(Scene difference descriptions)
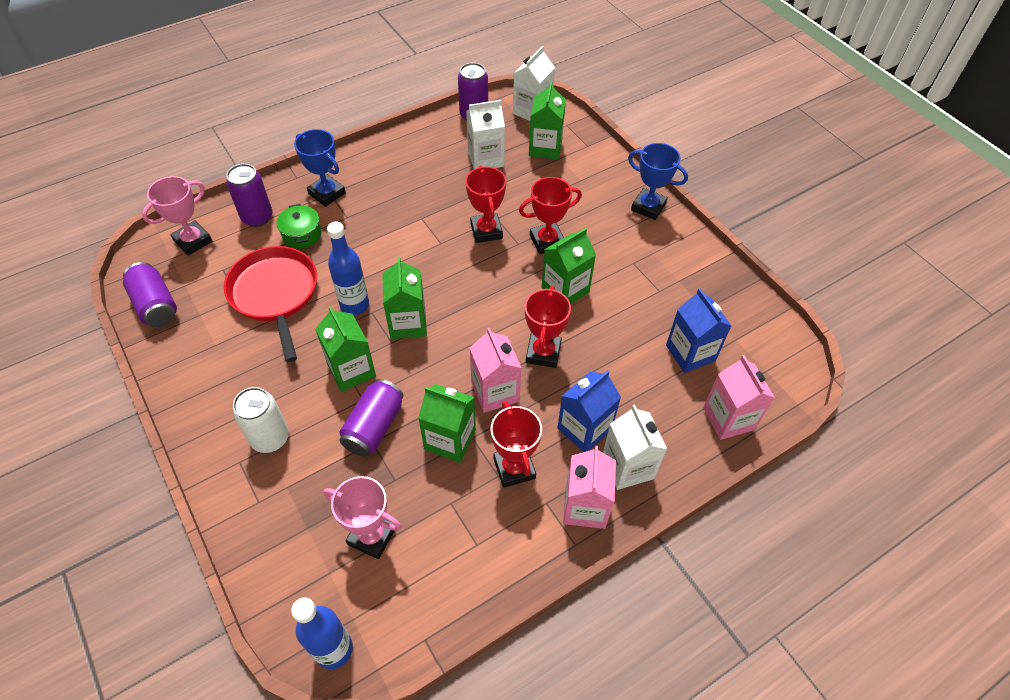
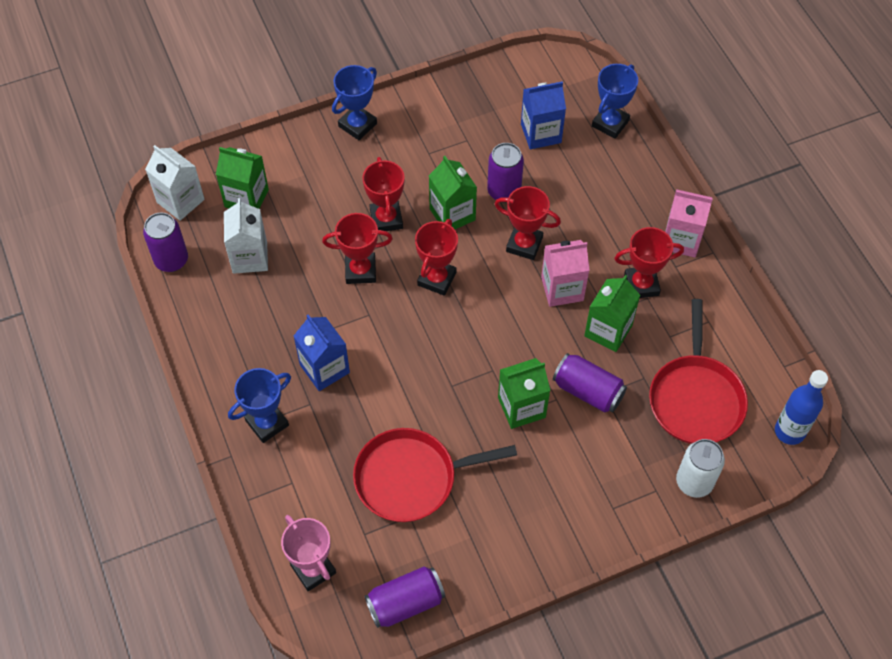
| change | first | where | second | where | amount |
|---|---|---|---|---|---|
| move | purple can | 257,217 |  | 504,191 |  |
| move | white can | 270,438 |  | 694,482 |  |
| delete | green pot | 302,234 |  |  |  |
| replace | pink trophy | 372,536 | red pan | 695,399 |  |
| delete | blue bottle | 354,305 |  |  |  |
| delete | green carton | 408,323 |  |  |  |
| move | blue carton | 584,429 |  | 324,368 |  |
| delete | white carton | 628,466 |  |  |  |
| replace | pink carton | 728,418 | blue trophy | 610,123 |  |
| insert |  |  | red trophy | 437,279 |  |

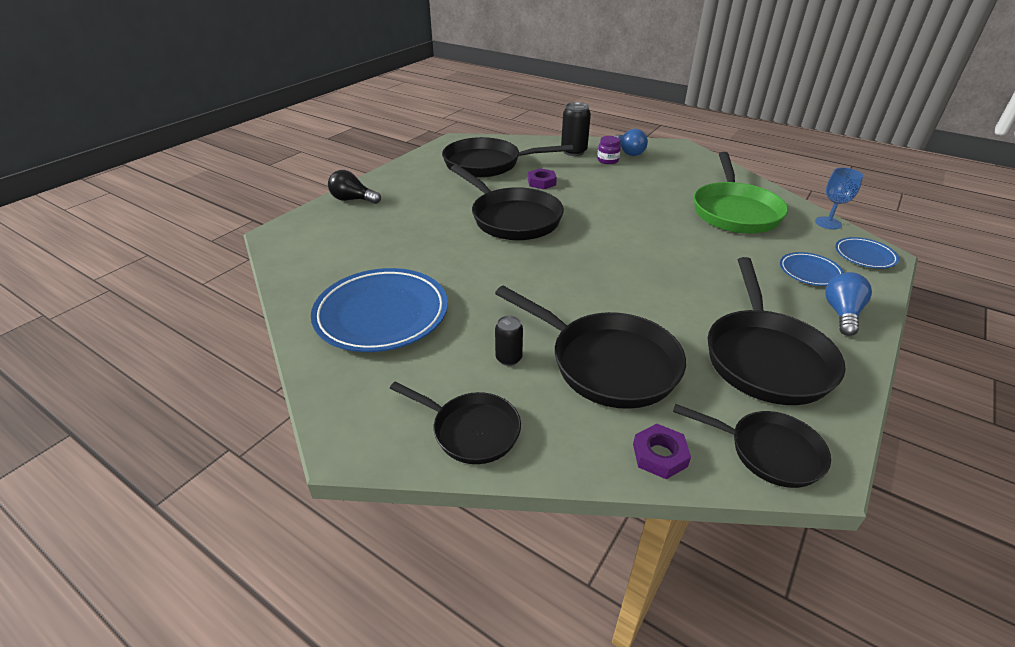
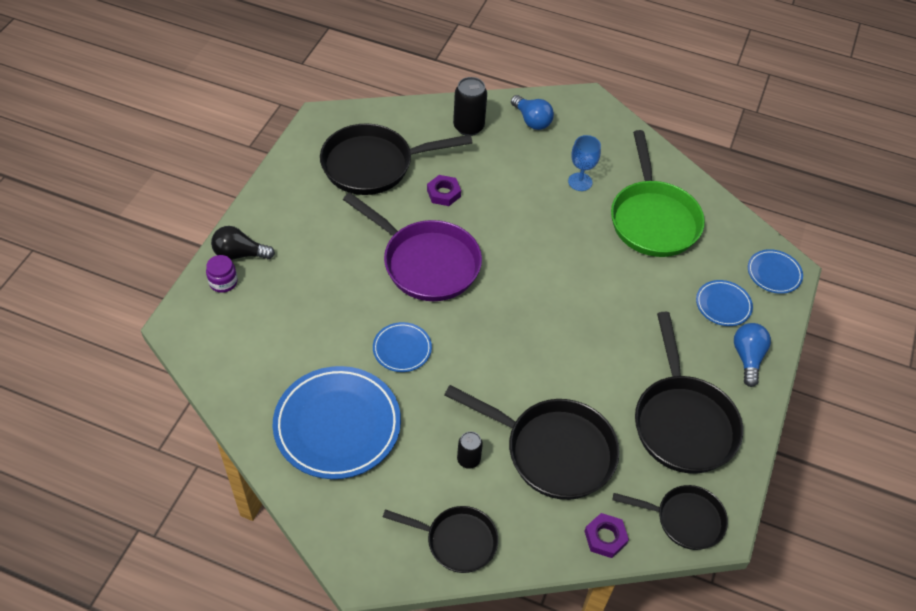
| change | first | where | second | where | amount |
|---|---|---|---|---|---|
| recolor | black pan | 512,218 | purple pan | 426,263 |  |
| move | purple jar | 607,160 |  | 223,282 |  |
| move | blue goblet | 828,223 |  | 580,182 |  |
| insert |  |  | blue plate | 402,349 |  |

# Assignment
The pictures in the data should be omitted, and every remaining line set down exactly.

# Answer for the task
| change | first | where | second | where | amount |
|---|---|---|---|---|---|
| move | purple can | 257,217 |  | 504,191 |  |
| move | white can | 270,438 |  | 694,482 |  |
| delete | green pot | 302,234 |  |  |  |
| replace | pink trophy | 372,536 | red pan | 695,399 |  |
| delete | blue bottle | 354,305 |  |  |  |
| delete | green carton | 408,323 |  |  |  |
| move | blue carton | 584,429 |  | 324,368 |  |
| delete | white carton | 628,466 |  |  |  |
| replace | pink carton | 728,418 | blue trophy | 610,123 |  |
| insert |  |  | red trophy | 437,279 |  |

| change | first | where | second | where | amount |
|---|---|---|---|---|---|
| recolor | black pan | 512,218 | purple pan | 426,263 |  |
| move | purple jar | 607,160 |  | 223,282 |  |
| move | blue goblet | 828,223 |  | 580,182 |  |
| insert |  |  | blue plate | 402,349 |  |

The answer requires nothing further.